**Task instructions**
Set every entry down again, unchanged, picture-free.

**Records for this task**
=-=-=-=-=
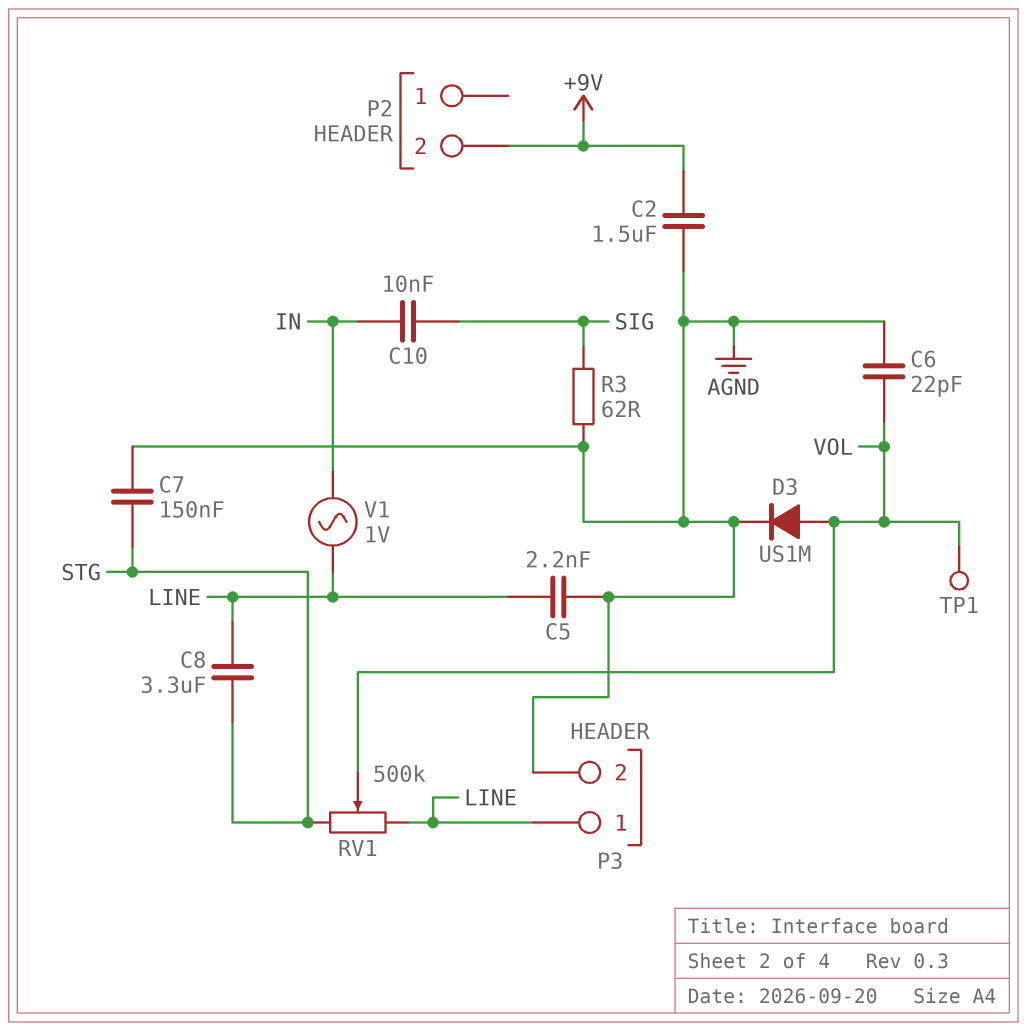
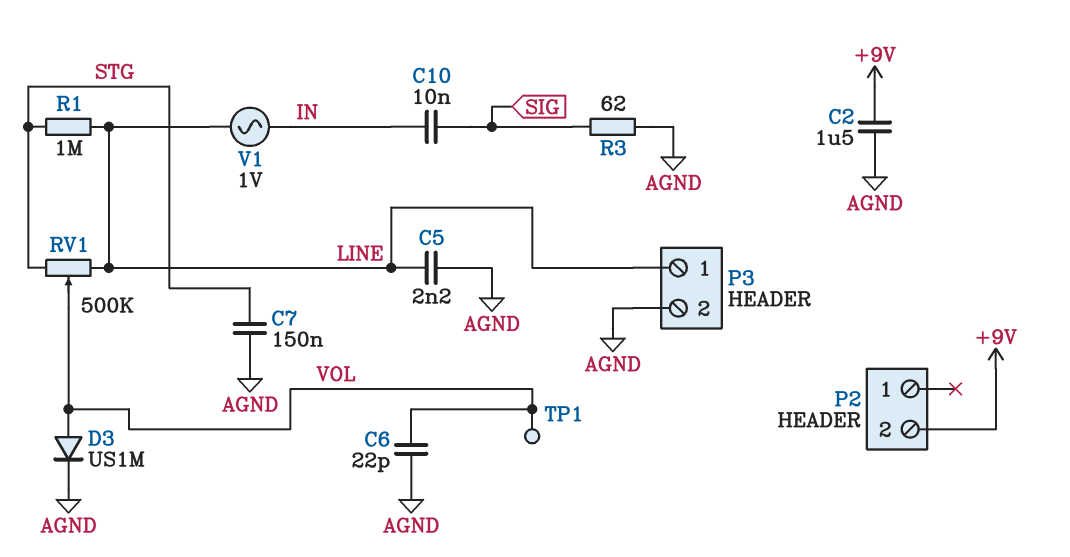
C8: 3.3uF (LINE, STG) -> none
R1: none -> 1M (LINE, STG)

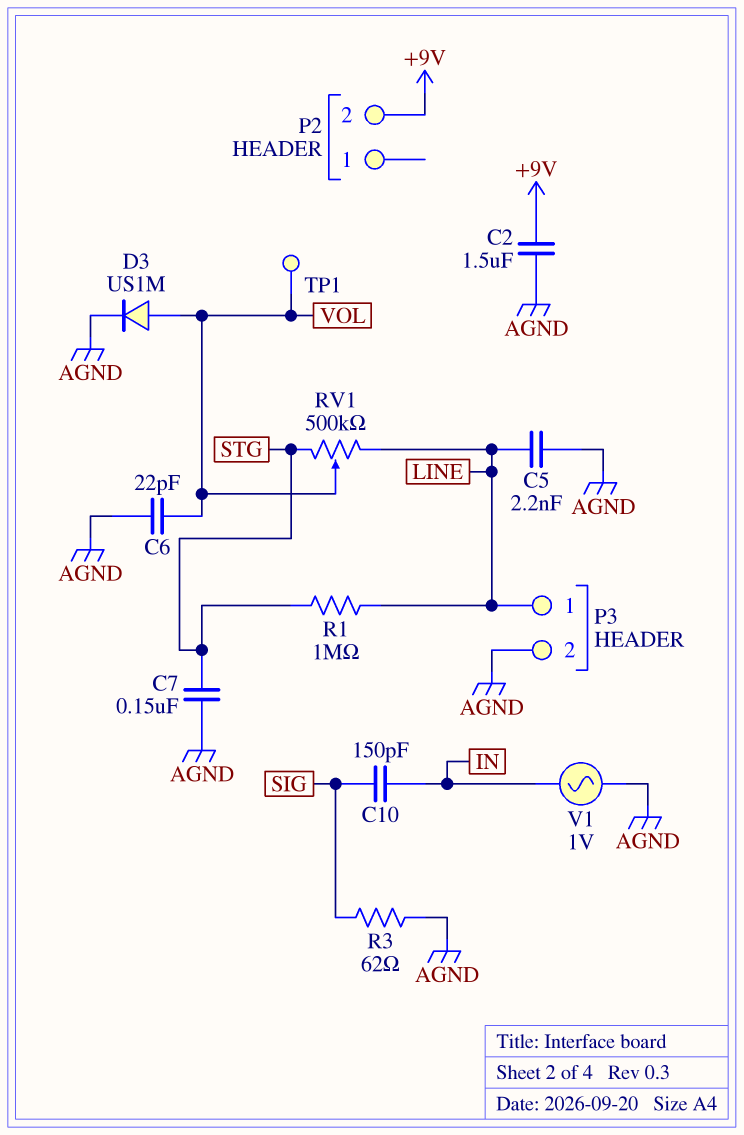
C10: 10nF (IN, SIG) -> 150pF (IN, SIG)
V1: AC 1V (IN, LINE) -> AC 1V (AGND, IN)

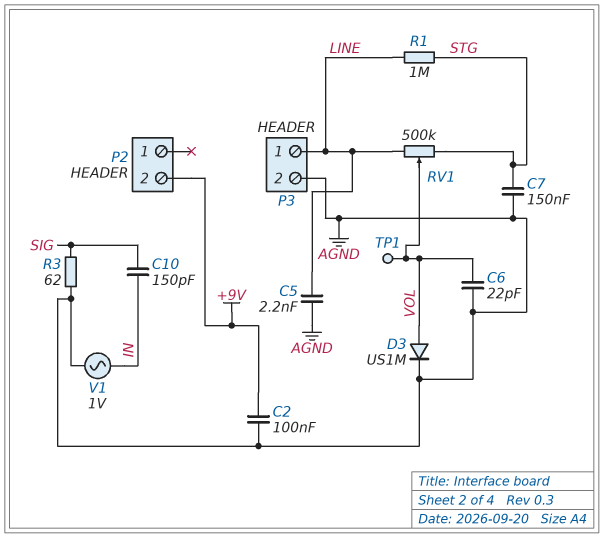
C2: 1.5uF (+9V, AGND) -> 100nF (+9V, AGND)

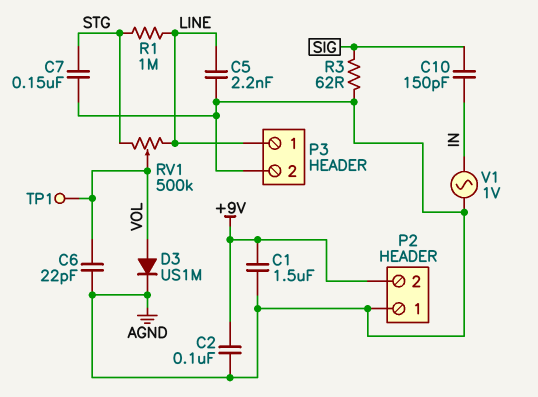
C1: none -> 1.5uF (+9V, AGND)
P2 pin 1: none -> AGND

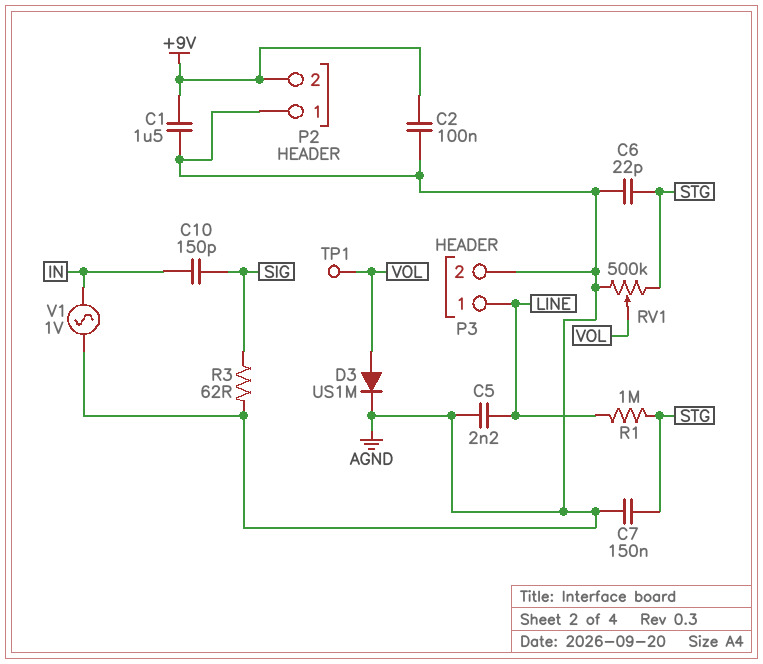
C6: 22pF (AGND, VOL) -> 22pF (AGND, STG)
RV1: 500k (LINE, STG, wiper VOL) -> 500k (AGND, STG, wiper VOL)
=-=-=-=-=
**Answer to this exercise**
C8: 3.3uF (LINE, STG) -> none
R1: none -> 1M (LINE, STG)

C10: 10nF (IN, SIG) -> 150pF (IN, SIG)
V1: AC 1V (IN, LINE) -> AC 1V (AGND, IN)

C2: 1.5uF (+9V, AGND) -> 100nF (+9V, AGND)

C1: none -> 1.5uF (+9V, AGND)
P2 pin 1: none -> AGND

C6: 22pF (AGND, VOL) -> 22pF (AGND, STG)
RV1: 500k (LINE, STG, wiper VOL) -> 500k (AGND, STG, wiper VOL)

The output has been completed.